YOUR INSTRUCTIONS: In the records below, the lines from the one with "sub-30 m fragments." through the last are to be printed exactly, and nothing else.

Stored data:
• • • • •

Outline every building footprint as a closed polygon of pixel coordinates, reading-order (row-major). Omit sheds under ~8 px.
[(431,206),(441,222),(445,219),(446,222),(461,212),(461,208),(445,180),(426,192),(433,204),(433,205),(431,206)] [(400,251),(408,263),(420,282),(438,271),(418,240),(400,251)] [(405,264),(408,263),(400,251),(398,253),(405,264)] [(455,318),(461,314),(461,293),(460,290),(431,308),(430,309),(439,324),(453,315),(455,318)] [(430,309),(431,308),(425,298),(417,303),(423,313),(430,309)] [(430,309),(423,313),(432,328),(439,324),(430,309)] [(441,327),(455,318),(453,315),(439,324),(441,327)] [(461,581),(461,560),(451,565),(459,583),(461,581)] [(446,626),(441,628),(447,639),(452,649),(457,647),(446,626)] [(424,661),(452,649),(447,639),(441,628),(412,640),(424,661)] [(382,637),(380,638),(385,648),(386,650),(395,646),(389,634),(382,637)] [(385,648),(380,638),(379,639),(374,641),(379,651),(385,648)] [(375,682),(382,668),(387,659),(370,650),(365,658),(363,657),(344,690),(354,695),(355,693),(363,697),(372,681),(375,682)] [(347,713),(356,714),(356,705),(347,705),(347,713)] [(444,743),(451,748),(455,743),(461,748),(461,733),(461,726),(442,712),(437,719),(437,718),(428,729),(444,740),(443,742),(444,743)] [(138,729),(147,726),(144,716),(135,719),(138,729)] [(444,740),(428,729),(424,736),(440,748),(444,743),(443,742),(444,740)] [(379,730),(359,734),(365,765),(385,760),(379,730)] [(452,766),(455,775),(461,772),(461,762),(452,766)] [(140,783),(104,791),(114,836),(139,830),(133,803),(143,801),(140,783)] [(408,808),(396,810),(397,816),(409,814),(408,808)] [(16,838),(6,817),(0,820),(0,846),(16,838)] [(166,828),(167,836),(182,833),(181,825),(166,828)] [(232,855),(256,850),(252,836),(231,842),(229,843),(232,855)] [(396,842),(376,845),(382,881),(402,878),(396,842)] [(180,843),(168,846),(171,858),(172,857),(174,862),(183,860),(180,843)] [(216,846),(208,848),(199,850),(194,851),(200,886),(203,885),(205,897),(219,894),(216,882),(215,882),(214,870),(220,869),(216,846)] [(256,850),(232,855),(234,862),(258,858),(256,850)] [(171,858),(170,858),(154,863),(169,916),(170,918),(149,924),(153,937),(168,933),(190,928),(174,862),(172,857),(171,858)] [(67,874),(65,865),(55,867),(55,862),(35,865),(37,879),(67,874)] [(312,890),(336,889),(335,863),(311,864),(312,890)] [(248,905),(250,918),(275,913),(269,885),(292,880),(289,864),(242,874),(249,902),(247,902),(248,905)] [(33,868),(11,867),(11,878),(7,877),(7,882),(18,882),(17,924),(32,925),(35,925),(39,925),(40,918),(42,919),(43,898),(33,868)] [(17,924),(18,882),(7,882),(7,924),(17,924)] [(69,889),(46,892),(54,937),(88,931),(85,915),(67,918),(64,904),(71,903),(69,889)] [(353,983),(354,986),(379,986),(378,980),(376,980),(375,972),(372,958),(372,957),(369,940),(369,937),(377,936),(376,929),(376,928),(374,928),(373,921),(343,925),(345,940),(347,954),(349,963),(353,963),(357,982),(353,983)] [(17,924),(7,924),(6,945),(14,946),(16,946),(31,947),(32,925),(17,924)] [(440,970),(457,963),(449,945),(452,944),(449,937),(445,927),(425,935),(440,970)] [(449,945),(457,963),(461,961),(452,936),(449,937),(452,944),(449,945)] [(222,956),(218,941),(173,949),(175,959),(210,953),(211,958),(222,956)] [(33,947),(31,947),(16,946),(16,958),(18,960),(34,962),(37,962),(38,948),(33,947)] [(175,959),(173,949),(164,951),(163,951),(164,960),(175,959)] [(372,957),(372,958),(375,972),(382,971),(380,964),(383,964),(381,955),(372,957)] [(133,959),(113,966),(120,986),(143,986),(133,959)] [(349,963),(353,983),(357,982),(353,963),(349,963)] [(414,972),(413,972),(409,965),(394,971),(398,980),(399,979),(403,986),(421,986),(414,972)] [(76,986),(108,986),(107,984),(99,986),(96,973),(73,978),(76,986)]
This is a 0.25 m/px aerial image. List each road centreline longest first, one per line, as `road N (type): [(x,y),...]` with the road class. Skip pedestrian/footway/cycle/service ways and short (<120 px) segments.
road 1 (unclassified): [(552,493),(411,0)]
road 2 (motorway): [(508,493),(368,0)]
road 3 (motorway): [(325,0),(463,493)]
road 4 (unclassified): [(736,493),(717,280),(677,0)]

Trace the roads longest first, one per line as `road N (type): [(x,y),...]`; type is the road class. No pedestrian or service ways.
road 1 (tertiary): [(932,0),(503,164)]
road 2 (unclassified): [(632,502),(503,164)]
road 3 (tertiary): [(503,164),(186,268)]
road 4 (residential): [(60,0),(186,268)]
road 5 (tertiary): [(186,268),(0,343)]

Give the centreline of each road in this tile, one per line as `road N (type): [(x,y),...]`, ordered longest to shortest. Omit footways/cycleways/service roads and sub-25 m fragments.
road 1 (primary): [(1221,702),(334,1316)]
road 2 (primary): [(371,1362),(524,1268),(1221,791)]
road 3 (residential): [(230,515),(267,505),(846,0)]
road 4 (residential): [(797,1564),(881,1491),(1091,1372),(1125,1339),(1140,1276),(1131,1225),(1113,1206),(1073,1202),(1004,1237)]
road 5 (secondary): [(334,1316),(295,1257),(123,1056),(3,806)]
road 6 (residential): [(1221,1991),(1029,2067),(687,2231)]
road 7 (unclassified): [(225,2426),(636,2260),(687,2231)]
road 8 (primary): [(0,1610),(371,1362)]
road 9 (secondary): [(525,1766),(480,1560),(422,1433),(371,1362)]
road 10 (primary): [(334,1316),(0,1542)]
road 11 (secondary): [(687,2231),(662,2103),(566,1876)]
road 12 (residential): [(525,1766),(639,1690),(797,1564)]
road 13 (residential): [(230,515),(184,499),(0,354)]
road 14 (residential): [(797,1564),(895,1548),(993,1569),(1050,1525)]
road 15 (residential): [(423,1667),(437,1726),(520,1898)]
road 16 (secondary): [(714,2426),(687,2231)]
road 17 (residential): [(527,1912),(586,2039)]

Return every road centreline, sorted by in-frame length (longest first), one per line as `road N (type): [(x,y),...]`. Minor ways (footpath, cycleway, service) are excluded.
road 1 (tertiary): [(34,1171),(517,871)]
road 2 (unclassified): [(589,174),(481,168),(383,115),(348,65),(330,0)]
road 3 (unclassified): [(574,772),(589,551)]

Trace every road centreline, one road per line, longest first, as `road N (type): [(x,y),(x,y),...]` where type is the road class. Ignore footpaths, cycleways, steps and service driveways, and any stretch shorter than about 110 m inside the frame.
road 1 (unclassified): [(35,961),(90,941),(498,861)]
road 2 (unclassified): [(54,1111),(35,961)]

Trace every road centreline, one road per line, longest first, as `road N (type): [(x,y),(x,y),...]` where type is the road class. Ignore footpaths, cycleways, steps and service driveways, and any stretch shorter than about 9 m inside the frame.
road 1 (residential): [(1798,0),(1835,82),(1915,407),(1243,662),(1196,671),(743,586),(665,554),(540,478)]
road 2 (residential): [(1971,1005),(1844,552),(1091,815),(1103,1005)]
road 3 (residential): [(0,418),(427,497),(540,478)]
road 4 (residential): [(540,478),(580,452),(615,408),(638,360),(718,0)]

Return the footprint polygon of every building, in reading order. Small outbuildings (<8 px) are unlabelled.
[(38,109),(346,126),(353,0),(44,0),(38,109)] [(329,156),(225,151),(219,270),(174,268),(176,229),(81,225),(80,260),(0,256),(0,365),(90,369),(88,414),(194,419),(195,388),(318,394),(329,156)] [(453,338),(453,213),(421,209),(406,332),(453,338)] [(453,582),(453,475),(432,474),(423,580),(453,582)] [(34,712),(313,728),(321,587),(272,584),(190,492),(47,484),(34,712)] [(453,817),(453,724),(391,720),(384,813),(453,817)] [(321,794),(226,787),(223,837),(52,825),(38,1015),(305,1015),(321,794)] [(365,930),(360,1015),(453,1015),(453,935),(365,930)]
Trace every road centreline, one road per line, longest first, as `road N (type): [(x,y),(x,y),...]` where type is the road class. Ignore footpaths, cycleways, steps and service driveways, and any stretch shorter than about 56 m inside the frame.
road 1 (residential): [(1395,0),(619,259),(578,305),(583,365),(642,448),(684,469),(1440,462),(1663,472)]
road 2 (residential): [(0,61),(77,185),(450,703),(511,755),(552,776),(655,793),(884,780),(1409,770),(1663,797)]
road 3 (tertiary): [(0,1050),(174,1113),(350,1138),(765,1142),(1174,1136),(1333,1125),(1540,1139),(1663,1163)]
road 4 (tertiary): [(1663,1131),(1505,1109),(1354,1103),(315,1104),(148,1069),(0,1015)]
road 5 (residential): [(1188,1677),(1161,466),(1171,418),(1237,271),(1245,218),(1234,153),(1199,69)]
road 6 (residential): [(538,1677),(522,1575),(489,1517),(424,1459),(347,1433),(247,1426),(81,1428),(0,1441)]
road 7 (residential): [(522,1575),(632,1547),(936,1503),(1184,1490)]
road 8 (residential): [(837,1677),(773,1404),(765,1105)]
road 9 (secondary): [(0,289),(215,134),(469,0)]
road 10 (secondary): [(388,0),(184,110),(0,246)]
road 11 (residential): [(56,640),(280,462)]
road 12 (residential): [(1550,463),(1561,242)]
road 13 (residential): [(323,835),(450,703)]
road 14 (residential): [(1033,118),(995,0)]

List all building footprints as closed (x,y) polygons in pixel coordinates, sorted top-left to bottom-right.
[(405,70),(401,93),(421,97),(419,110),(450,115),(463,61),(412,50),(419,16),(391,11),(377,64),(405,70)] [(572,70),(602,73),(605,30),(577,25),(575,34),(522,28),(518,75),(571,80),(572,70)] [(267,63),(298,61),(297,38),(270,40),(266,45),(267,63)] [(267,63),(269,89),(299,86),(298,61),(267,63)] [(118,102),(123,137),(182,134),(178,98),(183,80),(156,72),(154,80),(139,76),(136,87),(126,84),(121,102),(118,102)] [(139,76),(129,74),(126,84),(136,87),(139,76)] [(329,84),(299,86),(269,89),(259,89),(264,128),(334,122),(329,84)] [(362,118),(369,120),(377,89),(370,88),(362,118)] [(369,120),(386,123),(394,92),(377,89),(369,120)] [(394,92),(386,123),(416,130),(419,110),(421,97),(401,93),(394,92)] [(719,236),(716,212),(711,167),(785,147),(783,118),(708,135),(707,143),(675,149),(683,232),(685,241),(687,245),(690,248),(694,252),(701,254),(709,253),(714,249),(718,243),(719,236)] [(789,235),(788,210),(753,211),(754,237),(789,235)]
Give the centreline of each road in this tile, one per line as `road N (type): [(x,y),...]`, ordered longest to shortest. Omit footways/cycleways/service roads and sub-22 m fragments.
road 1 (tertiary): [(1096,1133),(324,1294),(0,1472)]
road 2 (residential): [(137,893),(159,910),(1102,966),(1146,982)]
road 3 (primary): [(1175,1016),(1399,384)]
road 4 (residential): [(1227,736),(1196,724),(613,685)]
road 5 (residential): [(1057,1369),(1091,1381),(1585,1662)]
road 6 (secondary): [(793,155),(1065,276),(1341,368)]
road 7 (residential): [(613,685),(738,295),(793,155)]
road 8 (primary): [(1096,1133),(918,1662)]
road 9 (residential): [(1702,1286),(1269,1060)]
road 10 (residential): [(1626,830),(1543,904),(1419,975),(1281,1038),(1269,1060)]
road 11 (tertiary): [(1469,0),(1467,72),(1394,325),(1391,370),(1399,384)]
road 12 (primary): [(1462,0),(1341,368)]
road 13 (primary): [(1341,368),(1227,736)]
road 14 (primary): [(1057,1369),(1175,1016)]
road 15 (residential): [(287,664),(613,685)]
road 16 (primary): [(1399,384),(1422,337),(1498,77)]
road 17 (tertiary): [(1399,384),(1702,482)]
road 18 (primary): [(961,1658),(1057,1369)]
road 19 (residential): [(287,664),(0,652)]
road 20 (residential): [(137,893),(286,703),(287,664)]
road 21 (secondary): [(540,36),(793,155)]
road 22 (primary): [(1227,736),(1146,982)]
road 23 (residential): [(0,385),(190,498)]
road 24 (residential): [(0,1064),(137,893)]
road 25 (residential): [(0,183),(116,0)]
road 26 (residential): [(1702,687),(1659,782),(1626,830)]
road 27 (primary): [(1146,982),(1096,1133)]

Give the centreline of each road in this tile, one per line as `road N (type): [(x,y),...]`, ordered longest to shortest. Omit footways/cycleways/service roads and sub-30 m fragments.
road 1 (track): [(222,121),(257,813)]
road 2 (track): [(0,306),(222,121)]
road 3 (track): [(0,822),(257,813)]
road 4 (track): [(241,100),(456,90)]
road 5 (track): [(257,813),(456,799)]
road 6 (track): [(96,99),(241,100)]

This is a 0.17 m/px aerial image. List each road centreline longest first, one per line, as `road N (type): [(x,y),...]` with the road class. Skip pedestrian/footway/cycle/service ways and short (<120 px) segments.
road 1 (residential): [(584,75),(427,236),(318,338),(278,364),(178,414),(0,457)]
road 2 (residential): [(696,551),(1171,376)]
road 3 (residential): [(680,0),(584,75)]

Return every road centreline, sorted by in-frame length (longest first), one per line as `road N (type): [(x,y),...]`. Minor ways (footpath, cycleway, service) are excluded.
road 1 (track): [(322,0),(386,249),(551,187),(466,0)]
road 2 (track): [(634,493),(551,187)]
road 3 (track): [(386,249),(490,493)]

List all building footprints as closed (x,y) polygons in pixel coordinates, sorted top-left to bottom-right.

• • • • •

SOLUTION FOR THIS PROBLEM:
Give the centreline of each road in this tile, one per line as `road N (type): [(x,y),...]`, ordered longest to shortest. Omit footways/cycleways/service roads and sub-30 m fragments.
road 1 (track): [(222,121),(257,813)]
road 2 (track): [(0,306),(222,121)]
road 3 (track): [(0,822),(257,813)]
road 4 (track): [(241,100),(456,90)]
road 5 (track): [(257,813),(456,799)]
road 6 (track): [(96,99),(241,100)]

This is a 0.17 m/px aerial image. List each road centreline longest first, one per line, as `road N (type): [(x,y),...]` with the road class. Skip pedestrian/footway/cycle/service ways and short (<120 px) segments.
road 1 (residential): [(584,75),(427,236),(318,338),(278,364),(178,414),(0,457)]
road 2 (residential): [(696,551),(1171,376)]
road 3 (residential): [(680,0),(584,75)]

Return every road centreline, sorted by in-frame length (longest first), one per line as `road N (type): [(x,y),...]`. Minor ways (footpath, cycleway, service) are excluded.
road 1 (track): [(322,0),(386,249),(551,187),(466,0)]
road 2 (track): [(634,493),(551,187)]
road 3 (track): [(386,249),(490,493)]

List all building footprints as closed (x,y) polygons in pixel coordinates, sorted top-left to bottom-right.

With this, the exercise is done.